***** INPUT FOR THIS TASK

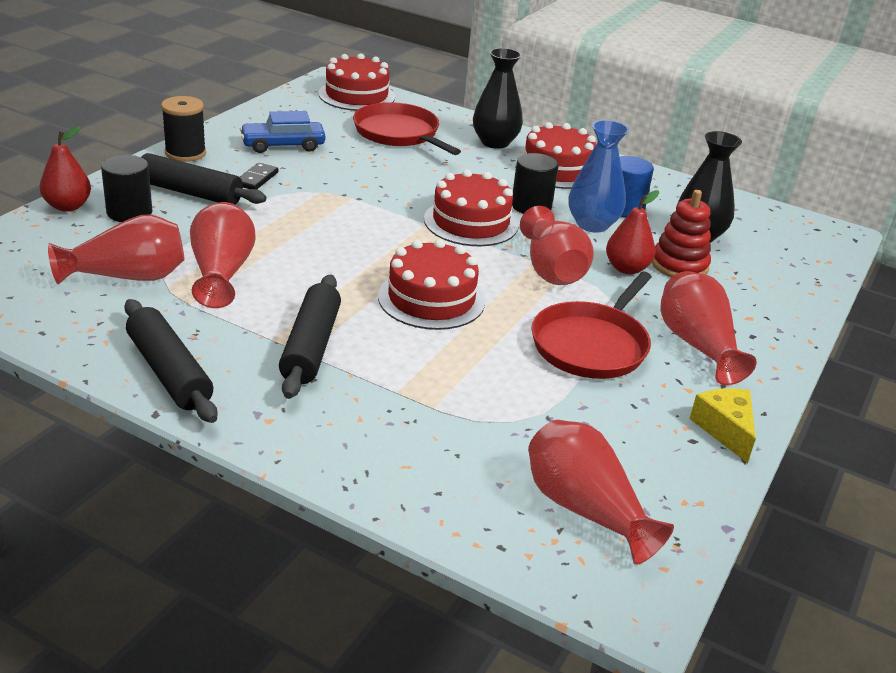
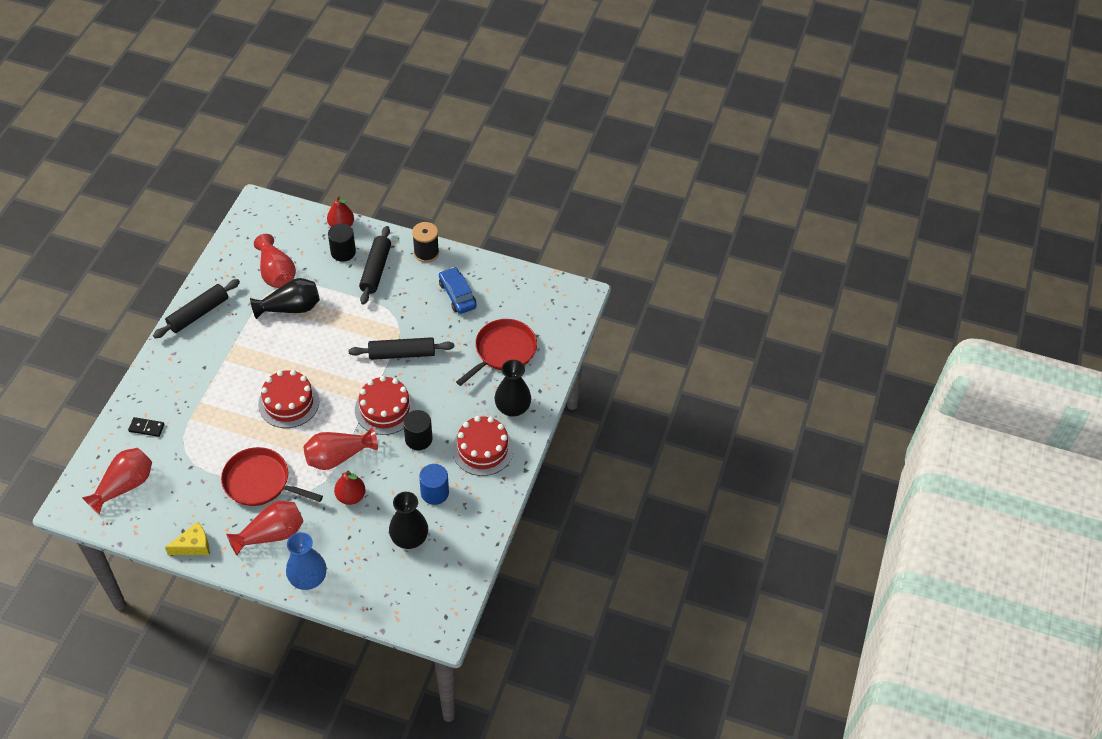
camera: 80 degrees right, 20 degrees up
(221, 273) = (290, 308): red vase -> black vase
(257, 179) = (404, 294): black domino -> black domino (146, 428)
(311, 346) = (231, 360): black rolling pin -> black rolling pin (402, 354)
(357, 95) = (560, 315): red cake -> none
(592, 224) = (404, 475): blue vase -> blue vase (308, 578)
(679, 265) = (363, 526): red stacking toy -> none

**********
***** INPUT FOR THIS TASK

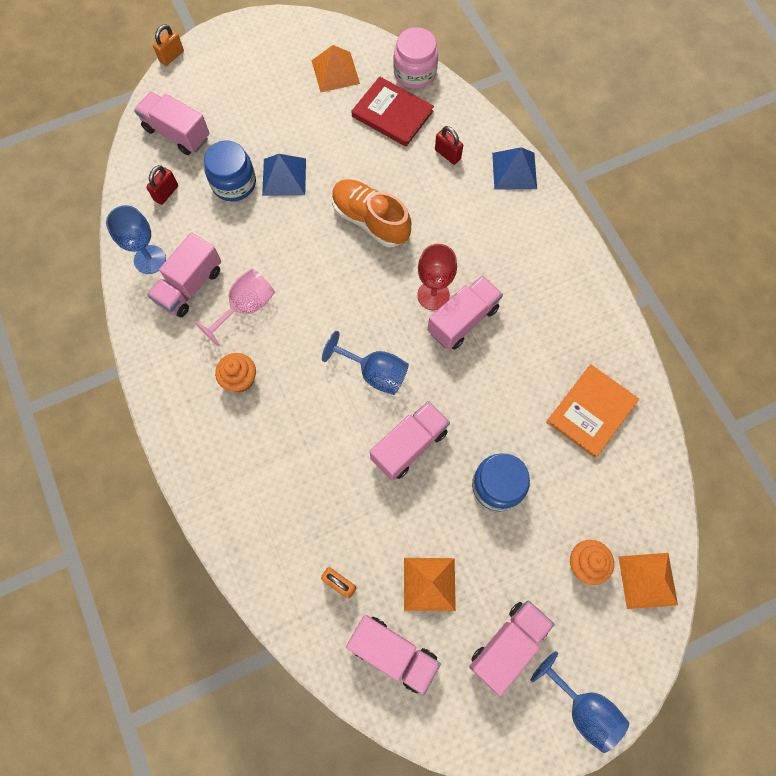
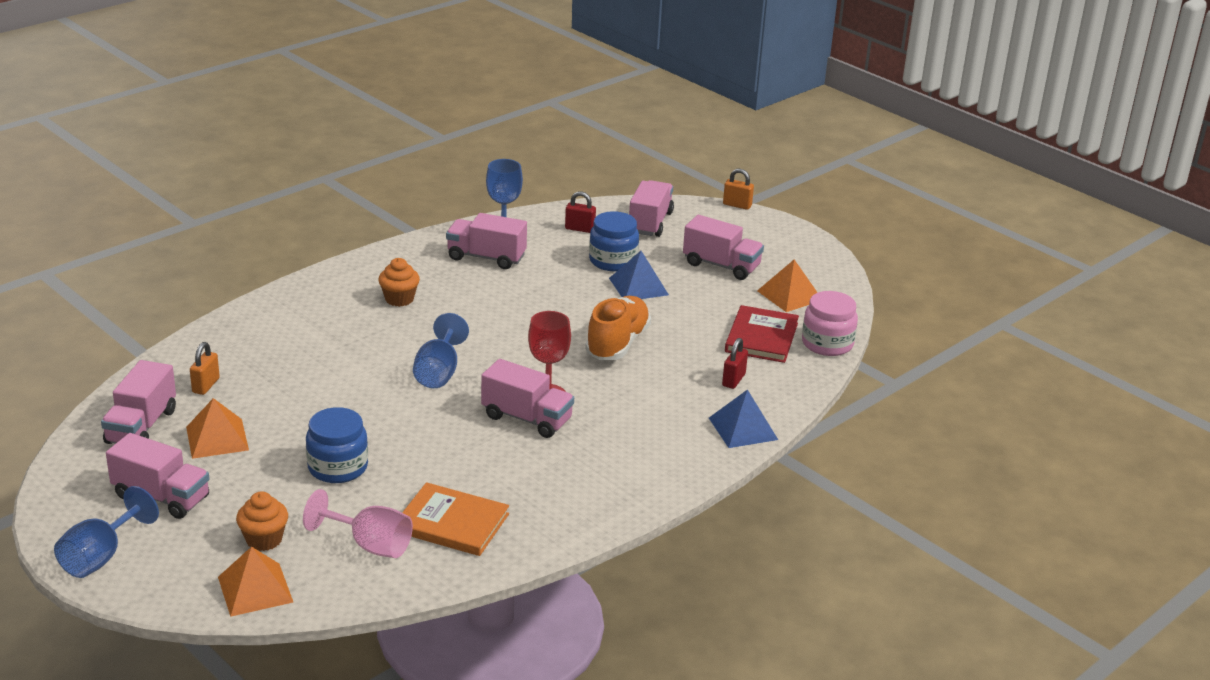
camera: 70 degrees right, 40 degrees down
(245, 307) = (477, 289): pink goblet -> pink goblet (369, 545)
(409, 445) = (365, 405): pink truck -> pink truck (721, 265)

**********

Reproduce exactly the entries above, limited to the lines from the one with "(221, 273) = (290, 308): red" through the one with "(679, 265) = (363, 526): red", both included.

RESPONSE TO THE TASK:
(221, 273) = (290, 308): red vase -> black vase
(257, 179) = (404, 294): black domino -> black domino (146, 428)
(311, 346) = (231, 360): black rolling pin -> black rolling pin (402, 354)
(357, 95) = (560, 315): red cake -> none
(592, 224) = (404, 475): blue vase -> blue vase (308, 578)
(679, 265) = (363, 526): red stacking toy -> none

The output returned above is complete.